From the line containing "red traffic cone: 1 -> 0" through the end of the entries, please repeat every line exactly and nothing more; the pictures do not belong in the copy.

[Opening Task input section]

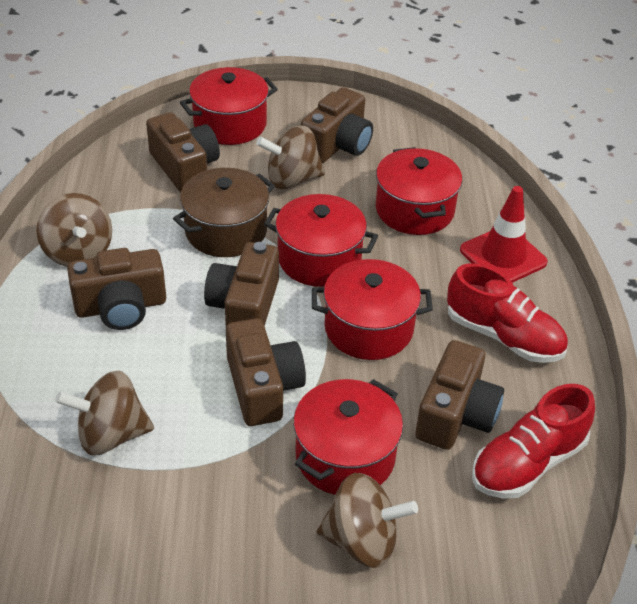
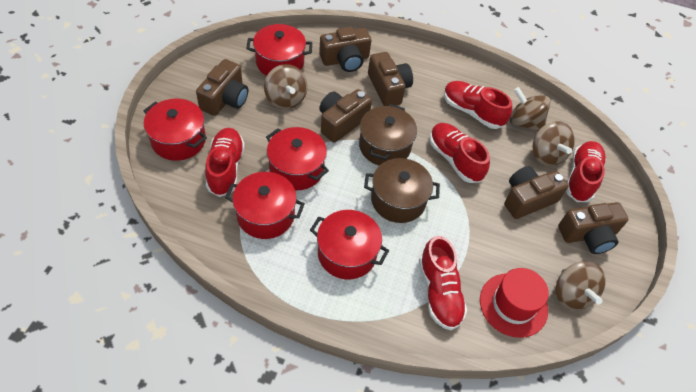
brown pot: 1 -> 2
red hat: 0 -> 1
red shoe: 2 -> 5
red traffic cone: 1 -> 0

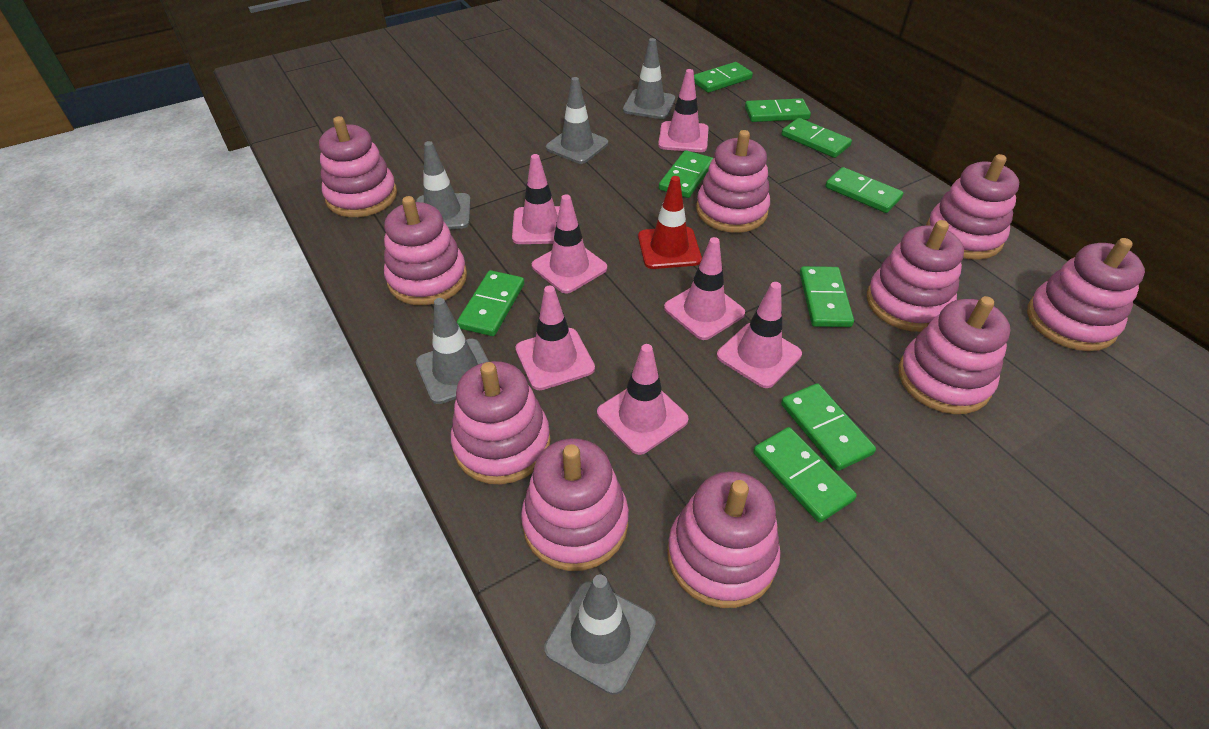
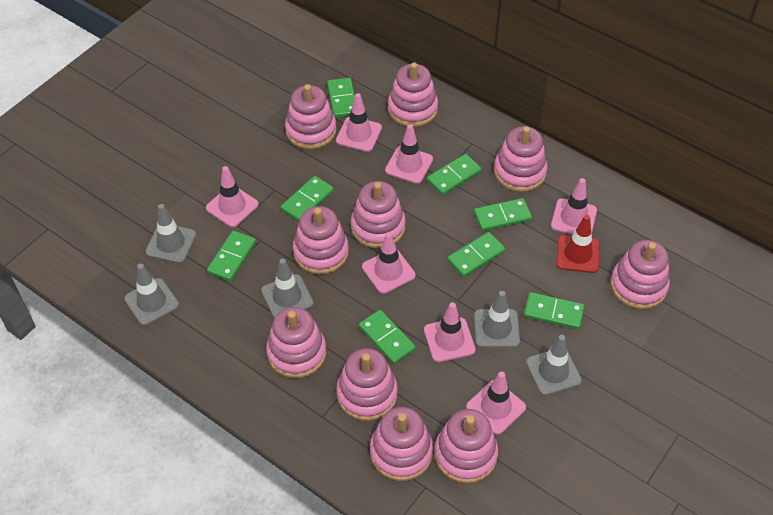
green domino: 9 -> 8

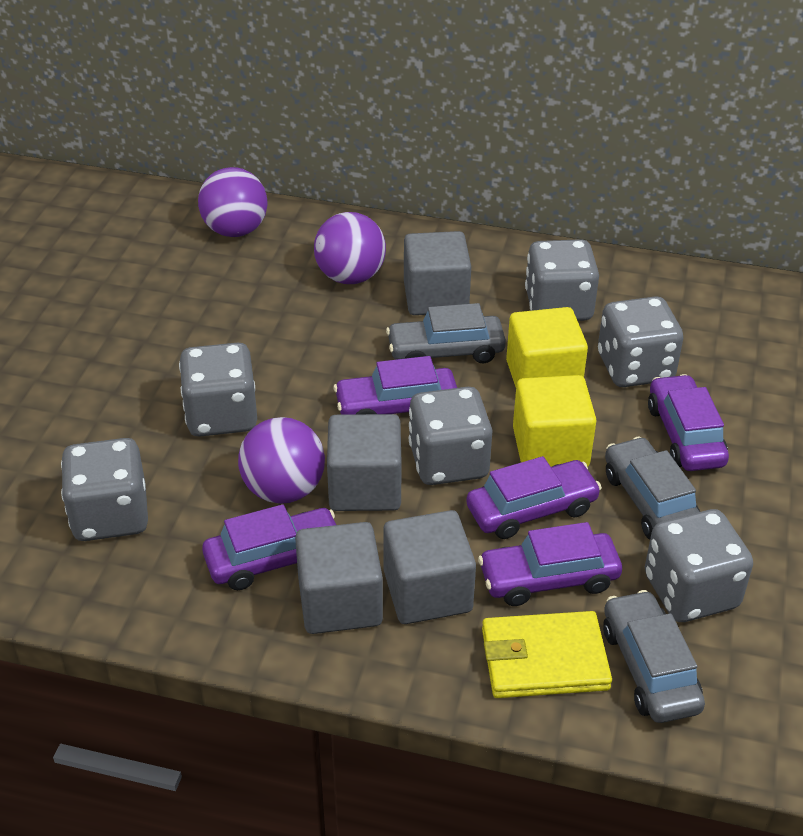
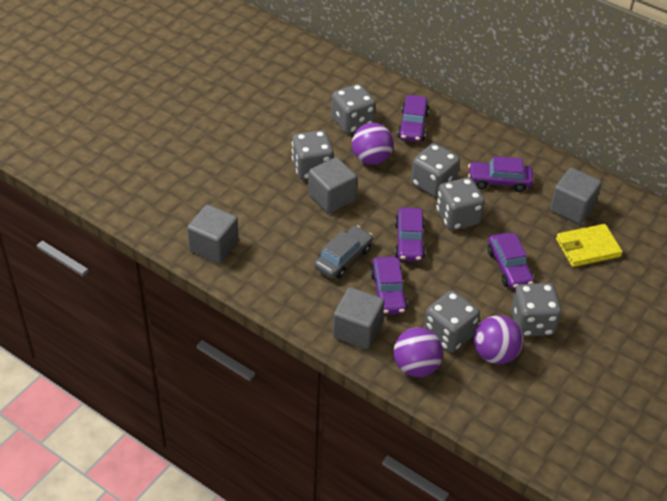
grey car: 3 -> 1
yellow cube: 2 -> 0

[Closing Task input section]

Result below
red traffic cone: 1 -> 0

green domino: 9 -> 8

grey car: 3 -> 1
yellow cube: 2 -> 0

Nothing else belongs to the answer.